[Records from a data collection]

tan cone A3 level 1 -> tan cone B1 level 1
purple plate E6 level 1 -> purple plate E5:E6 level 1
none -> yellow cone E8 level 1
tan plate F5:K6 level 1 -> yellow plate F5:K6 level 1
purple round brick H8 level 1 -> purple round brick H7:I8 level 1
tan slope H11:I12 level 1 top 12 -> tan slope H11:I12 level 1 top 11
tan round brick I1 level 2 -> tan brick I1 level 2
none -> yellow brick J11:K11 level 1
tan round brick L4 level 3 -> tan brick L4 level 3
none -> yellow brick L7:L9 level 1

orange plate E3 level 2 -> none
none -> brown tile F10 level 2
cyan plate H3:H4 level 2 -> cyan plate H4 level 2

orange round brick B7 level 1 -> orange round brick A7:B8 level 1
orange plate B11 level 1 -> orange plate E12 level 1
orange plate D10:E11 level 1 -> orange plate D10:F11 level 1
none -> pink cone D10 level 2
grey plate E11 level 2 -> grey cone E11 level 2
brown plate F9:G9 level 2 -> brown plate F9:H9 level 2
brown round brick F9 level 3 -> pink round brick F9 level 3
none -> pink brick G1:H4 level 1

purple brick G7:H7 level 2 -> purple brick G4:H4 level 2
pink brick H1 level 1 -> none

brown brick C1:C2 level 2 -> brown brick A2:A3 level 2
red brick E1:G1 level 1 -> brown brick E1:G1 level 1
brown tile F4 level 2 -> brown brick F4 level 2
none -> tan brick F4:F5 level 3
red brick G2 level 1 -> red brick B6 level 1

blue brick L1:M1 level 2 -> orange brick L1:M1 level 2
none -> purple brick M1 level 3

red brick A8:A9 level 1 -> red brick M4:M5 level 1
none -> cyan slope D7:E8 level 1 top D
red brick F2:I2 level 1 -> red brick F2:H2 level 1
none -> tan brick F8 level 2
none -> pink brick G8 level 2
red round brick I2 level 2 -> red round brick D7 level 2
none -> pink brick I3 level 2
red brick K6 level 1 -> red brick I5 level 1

### REQUIRED WORK
Reprint the data above from the opening line to the line holding "brown plate F9:G9", inclusive, and nothing else.

### PROBLEM SOLUTION
tan cone A3 level 1 -> tan cone B1 level 1
purple plate E6 level 1 -> purple plate E5:E6 level 1
none -> yellow cone E8 level 1
tan plate F5:K6 level 1 -> yellow plate F5:K6 level 1
purple round brick H8 level 1 -> purple round brick H7:I8 level 1
tan slope H11:I12 level 1 top 12 -> tan slope H11:I12 level 1 top 11
tan round brick I1 level 2 -> tan brick I1 level 2
none -> yellow brick J11:K11 level 1
tan round brick L4 level 3 -> tan brick L4 level 3
none -> yellow brick L7:L9 level 1

orange plate E3 level 2 -> none
none -> brown tile F10 level 2
cyan plate H3:H4 level 2 -> cyan plate H4 level 2

orange round brick B7 level 1 -> orange round brick A7:B8 level 1
orange plate B11 level 1 -> orange plate E12 level 1
orange plate D10:E11 level 1 -> orange plate D10:F11 level 1
none -> pink cone D10 level 2
grey plate E11 level 2 -> grey cone E11 level 2
brown plate F9:G9 level 2 -> brown plate F9:H9 level 2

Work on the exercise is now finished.